## [EXTRACTED INFORMATION]
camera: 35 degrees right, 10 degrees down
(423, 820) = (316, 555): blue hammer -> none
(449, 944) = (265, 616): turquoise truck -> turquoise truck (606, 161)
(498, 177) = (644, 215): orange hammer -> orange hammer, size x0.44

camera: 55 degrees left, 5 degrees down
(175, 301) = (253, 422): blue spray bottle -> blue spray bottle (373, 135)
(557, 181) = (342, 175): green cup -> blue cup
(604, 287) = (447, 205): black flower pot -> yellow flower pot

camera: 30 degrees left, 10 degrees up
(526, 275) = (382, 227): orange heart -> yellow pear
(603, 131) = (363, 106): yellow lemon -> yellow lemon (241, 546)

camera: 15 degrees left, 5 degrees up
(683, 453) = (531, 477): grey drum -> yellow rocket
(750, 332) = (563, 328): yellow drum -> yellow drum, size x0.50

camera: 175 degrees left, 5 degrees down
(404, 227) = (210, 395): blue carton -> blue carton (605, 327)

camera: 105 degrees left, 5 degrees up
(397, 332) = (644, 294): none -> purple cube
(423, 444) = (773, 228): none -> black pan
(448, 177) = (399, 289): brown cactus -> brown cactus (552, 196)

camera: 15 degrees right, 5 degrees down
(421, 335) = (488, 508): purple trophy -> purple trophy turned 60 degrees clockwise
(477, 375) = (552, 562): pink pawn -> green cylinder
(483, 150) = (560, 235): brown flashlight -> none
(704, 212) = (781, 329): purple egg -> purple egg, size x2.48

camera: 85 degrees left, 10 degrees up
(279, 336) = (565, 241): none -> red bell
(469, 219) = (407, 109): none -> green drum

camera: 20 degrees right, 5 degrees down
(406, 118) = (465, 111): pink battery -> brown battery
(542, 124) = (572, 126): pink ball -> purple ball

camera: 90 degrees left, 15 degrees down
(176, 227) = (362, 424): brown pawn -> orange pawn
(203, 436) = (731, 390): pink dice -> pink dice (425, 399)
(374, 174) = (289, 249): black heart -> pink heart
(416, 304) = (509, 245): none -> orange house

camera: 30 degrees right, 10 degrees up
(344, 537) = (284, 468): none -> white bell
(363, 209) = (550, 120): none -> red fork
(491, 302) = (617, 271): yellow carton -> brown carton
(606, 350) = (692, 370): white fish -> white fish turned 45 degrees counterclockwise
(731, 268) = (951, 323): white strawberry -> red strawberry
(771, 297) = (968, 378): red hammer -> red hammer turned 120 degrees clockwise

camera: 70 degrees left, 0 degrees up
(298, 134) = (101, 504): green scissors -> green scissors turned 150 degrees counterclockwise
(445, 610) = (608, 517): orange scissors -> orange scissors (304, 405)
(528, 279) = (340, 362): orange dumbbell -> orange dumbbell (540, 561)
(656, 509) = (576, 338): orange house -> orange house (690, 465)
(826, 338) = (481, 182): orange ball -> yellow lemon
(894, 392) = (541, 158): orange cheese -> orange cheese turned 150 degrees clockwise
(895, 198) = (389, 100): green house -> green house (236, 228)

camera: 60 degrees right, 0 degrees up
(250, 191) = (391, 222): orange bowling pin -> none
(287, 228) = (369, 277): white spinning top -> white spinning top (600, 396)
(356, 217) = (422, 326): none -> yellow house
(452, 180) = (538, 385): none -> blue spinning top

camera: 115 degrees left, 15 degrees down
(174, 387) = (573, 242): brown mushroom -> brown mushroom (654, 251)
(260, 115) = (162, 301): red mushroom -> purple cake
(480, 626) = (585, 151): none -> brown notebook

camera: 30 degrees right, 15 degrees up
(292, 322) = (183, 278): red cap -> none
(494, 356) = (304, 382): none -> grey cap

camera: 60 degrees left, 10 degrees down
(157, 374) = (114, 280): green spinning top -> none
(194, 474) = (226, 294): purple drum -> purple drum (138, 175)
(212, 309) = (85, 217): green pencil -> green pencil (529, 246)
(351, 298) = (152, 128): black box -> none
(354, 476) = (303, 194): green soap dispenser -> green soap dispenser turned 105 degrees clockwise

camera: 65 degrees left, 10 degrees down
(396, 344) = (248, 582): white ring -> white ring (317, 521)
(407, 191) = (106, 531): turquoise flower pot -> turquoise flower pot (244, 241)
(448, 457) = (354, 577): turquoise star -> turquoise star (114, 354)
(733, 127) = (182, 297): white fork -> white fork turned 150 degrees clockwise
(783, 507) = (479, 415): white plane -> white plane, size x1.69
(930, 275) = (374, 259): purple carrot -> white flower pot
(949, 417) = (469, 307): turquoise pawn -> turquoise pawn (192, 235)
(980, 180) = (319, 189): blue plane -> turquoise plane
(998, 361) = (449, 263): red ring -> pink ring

## [WHAT YOU WILL DO]
Repeat the entries. Keep each one exactly as written.

## [WRITTEN SOLUTION]
camera: 35 degrees right, 10 degrees down
(423, 820) = (316, 555): blue hammer -> none
(449, 944) = (265, 616): turquoise truck -> turquoise truck (606, 161)
(498, 177) = (644, 215): orange hammer -> orange hammer, size x0.44

camera: 55 degrees left, 5 degrees down
(175, 301) = (253, 422): blue spray bottle -> blue spray bottle (373, 135)
(557, 181) = (342, 175): green cup -> blue cup
(604, 287) = (447, 205): black flower pot -> yellow flower pot

camera: 30 degrees left, 10 degrees up
(526, 275) = (382, 227): orange heart -> yellow pear
(603, 131) = (363, 106): yellow lemon -> yellow lemon (241, 546)

camera: 15 degrees left, 5 degrees up
(683, 453) = (531, 477): grey drum -> yellow rocket
(750, 332) = (563, 328): yellow drum -> yellow drum, size x0.50

camera: 175 degrees left, 5 degrees down
(404, 227) = (210, 395): blue carton -> blue carton (605, 327)

camera: 105 degrees left, 5 degrees up
(397, 332) = (644, 294): none -> purple cube
(423, 444) = (773, 228): none -> black pan
(448, 177) = (399, 289): brown cactus -> brown cactus (552, 196)

camera: 15 degrees right, 5 degrees down
(421, 335) = (488, 508): purple trophy -> purple trophy turned 60 degrees clockwise
(477, 375) = (552, 562): pink pawn -> green cylinder
(483, 150) = (560, 235): brown flashlight -> none
(704, 212) = (781, 329): purple egg -> purple egg, size x2.48

camera: 85 degrees left, 10 degrees up
(279, 336) = (565, 241): none -> red bell
(469, 219) = (407, 109): none -> green drum

camera: 20 degrees right, 5 degrees down
(406, 118) = (465, 111): pink battery -> brown battery
(542, 124) = (572, 126): pink ball -> purple ball

camera: 90 degrees left, 15 degrees down
(176, 227) = (362, 424): brown pawn -> orange pawn
(203, 436) = (731, 390): pink dice -> pink dice (425, 399)
(374, 174) = (289, 249): black heart -> pink heart
(416, 304) = (509, 245): none -> orange house

camera: 30 degrees right, 10 degrees up
(344, 537) = (284, 468): none -> white bell
(363, 209) = (550, 120): none -> red fork
(491, 302) = (617, 271): yellow carton -> brown carton
(606, 350) = (692, 370): white fish -> white fish turned 45 degrees counterclockwise
(731, 268) = (951, 323): white strawberry -> red strawberry
(771, 297) = (968, 378): red hammer -> red hammer turned 120 degrees clockwise

camera: 70 degrees left, 0 degrees up
(298, 134) = (101, 504): green scissors -> green scissors turned 150 degrees counterclockwise
(445, 610) = (608, 517): orange scissors -> orange scissors (304, 405)
(528, 279) = (340, 362): orange dumbbell -> orange dumbbell (540, 561)
(656, 509) = (576, 338): orange house -> orange house (690, 465)
(826, 338) = (481, 182): orange ball -> yellow lemon
(894, 392) = (541, 158): orange cheese -> orange cheese turned 150 degrees clockwise
(895, 198) = (389, 100): green house -> green house (236, 228)

camera: 60 degrees right, 0 degrees up
(250, 191) = (391, 222): orange bowling pin -> none
(287, 228) = (369, 277): white spinning top -> white spinning top (600, 396)
(356, 217) = (422, 326): none -> yellow house
(452, 180) = (538, 385): none -> blue spinning top

camera: 115 degrees left, 15 degrees down
(174, 387) = (573, 242): brown mushroom -> brown mushroom (654, 251)
(260, 115) = (162, 301): red mushroom -> purple cake
(480, 626) = (585, 151): none -> brown notebook

camera: 30 degrees right, 15 degrees up
(292, 322) = (183, 278): red cap -> none
(494, 356) = (304, 382): none -> grey cap

camera: 60 degrees left, 10 degrees down
(157, 374) = (114, 280): green spinning top -> none
(194, 474) = (226, 294): purple drum -> purple drum (138, 175)
(212, 309) = (85, 217): green pencil -> green pencil (529, 246)
(351, 298) = (152, 128): black box -> none
(354, 476) = (303, 194): green soap dispenser -> green soap dispenser turned 105 degrees clockwise

camera: 65 degrees left, 10 degrees down
(396, 344) = (248, 582): white ring -> white ring (317, 521)
(407, 191) = (106, 531): turquoise flower pot -> turquoise flower pot (244, 241)
(448, 457) = (354, 577): turquoise star -> turquoise star (114, 354)
(733, 127) = (182, 297): white fork -> white fork turned 150 degrees clockwise
(783, 507) = (479, 415): white plane -> white plane, size x1.69
(930, 275) = (374, 259): purple carrot -> white flower pot
(949, 417) = (469, 307): turquoise pawn -> turquoise pawn (192, 235)
(980, 180) = (319, 189): blue plane -> turquoise plane
(998, 361) = (449, 263): red ring -> pink ring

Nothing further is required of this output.